* ABOUT THIS TASK:
Exact reproduction required: the lines below from the line with "camera: 15 degrees right, 5 degrees down" to the line with "(503, 247) = (540, 211): black ball -> none", both ends included, and no others.

* DATA LISTING:
::::

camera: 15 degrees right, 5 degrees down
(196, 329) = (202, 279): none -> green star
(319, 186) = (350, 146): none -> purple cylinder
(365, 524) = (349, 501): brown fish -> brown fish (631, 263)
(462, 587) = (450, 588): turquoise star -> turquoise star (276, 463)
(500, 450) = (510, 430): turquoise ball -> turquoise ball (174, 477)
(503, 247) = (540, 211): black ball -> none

::::

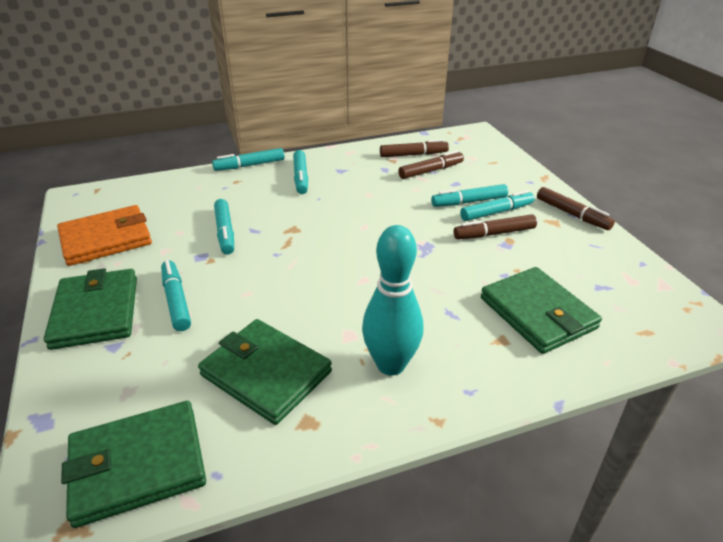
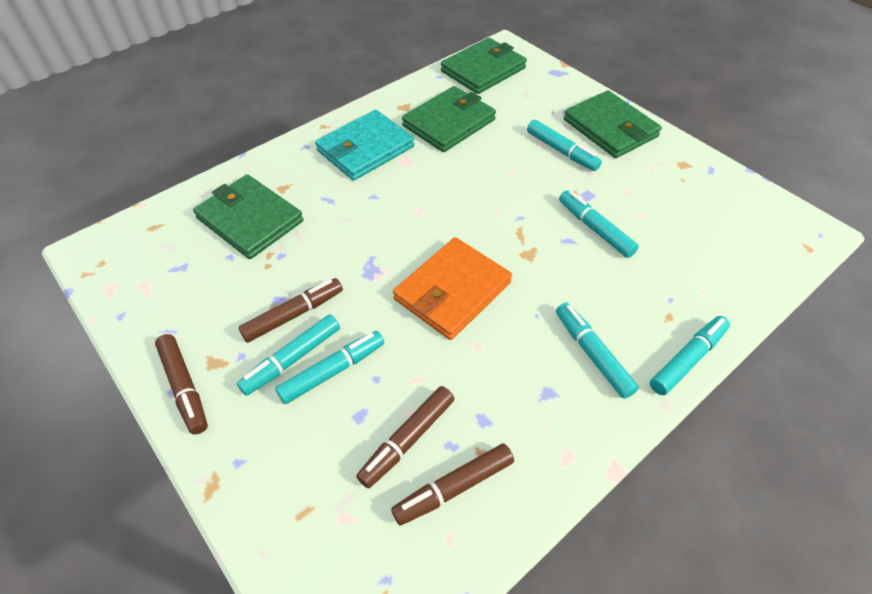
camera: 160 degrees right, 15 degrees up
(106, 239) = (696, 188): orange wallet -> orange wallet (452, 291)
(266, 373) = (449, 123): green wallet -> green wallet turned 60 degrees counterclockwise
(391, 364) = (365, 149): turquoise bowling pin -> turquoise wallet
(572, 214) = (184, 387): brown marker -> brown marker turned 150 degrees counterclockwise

::::

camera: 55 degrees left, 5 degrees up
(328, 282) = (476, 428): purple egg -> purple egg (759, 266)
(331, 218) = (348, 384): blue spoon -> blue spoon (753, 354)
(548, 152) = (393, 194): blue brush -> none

::::

* RESPONSE BELOW:
camera: 15 degrees right, 5 degrees down
(196, 329) = (202, 279): none -> green star
(319, 186) = (350, 146): none -> purple cylinder
(365, 524) = (349, 501): brown fish -> brown fish (631, 263)
(462, 587) = (450, 588): turquoise star -> turquoise star (276, 463)
(500, 450) = (510, 430): turquoise ball -> turquoise ball (174, 477)
(503, 247) = (540, 211): black ball -> none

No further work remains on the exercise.